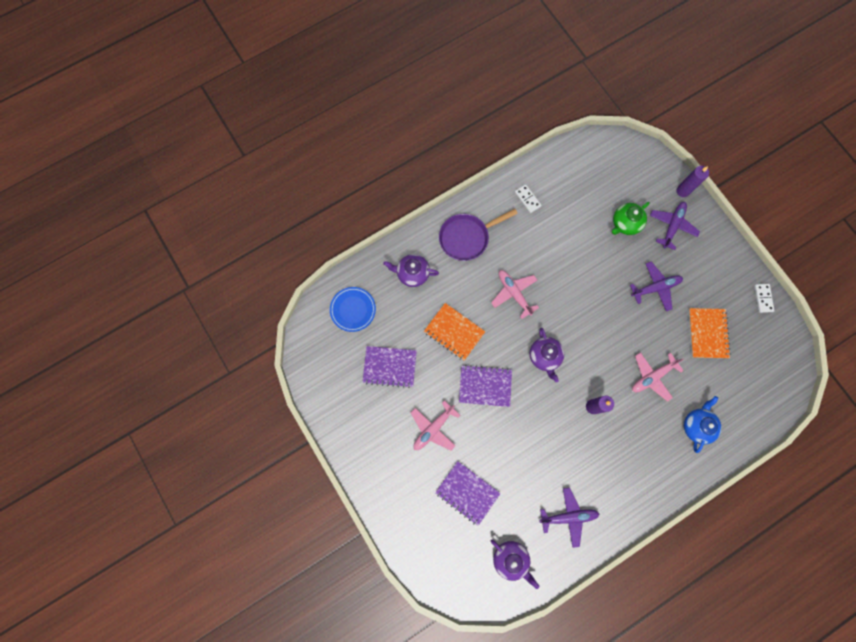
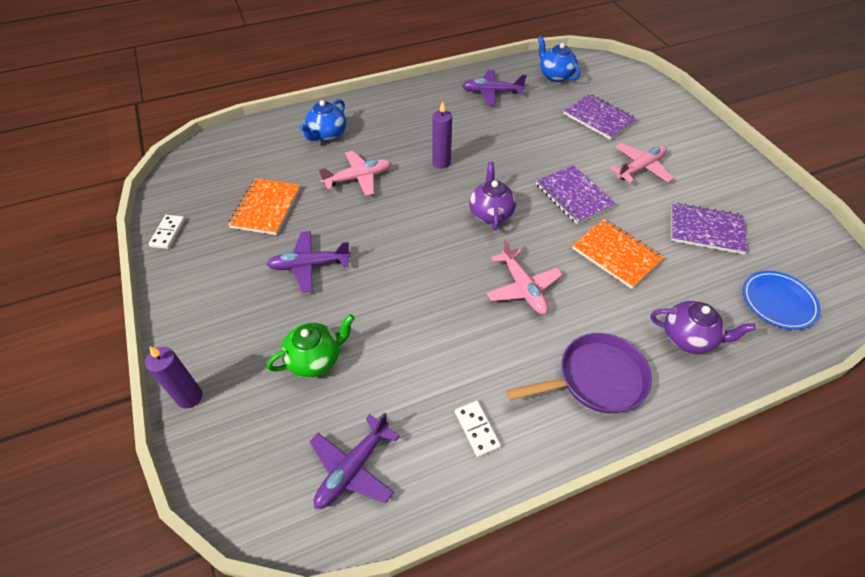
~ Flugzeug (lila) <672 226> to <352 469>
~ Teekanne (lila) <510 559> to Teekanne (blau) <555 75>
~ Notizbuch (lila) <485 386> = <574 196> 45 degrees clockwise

□ □ □ □ □

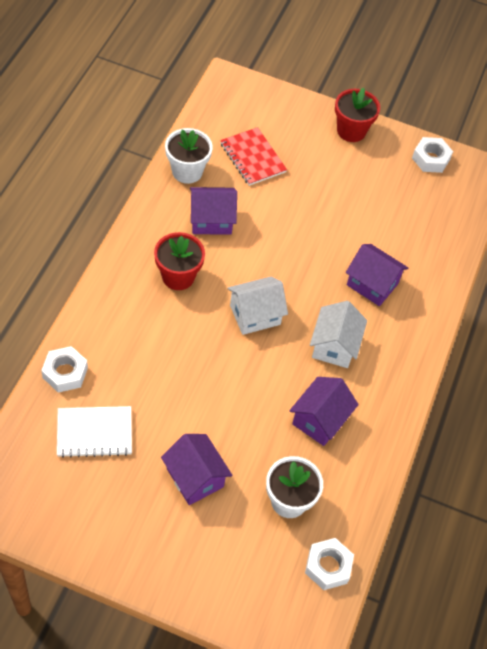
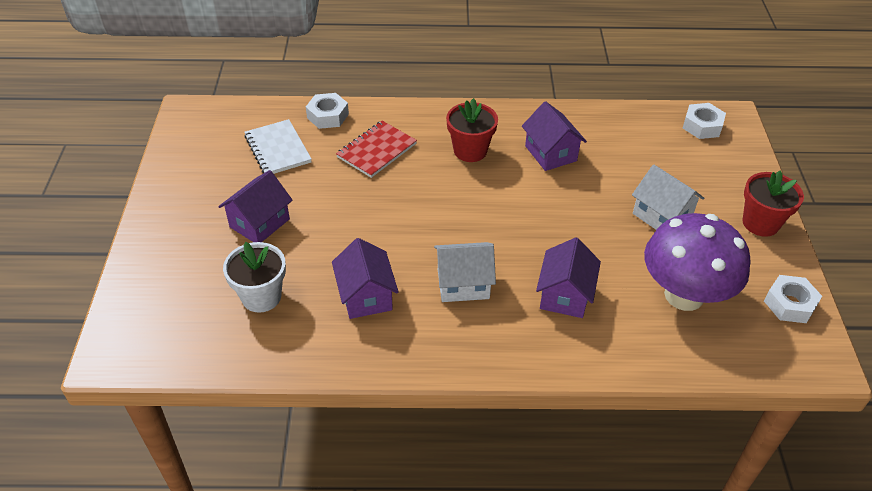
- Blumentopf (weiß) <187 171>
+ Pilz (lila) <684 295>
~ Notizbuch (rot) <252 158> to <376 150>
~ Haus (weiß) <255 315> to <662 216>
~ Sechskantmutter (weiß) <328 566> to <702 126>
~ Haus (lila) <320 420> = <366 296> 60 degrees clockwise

□ □ □ □ □

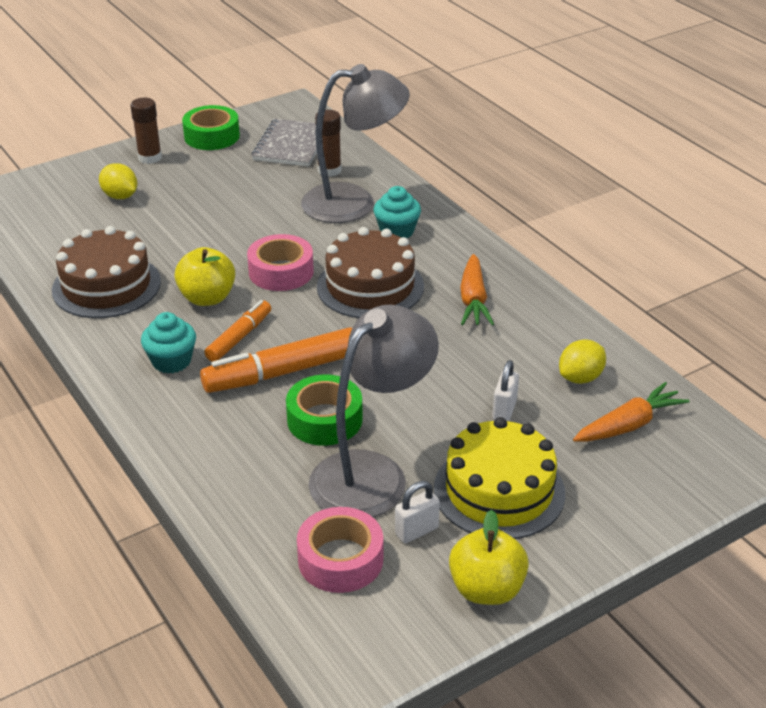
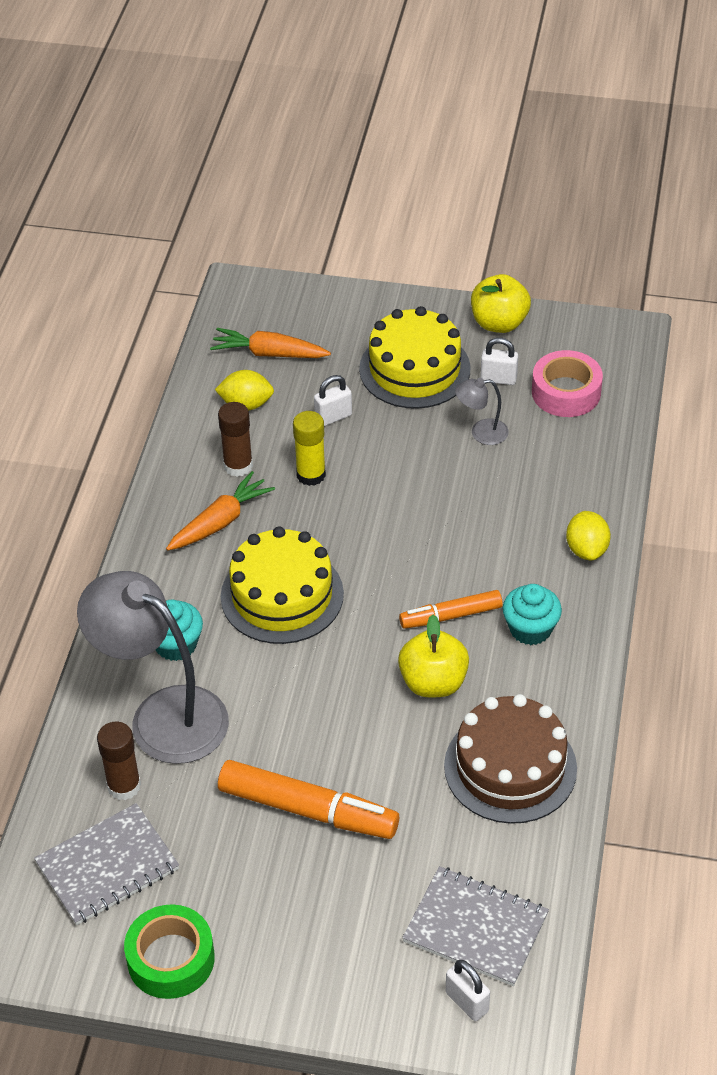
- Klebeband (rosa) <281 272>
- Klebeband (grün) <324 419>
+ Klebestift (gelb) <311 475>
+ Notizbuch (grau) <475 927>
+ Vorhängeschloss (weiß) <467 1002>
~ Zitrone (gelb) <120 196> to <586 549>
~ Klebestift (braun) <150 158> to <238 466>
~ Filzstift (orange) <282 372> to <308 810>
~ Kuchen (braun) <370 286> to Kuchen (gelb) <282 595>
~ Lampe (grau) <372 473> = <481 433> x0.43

□ □ □ □ □

* **EXERCISE INSTRUCTIONS**:
In the entries above, find the line with "(blau) <555 75>" and the line with "45 degrees clockwise", then set down exactly those two and every line between them, nothing else.

* **FINAL ANSWER**:
~ Teekanne (lila) <510 559> to Teekanne (blau) <555 75>
~ Notizbuch (lila) <485 386> = <574 196> 45 degrees clockwise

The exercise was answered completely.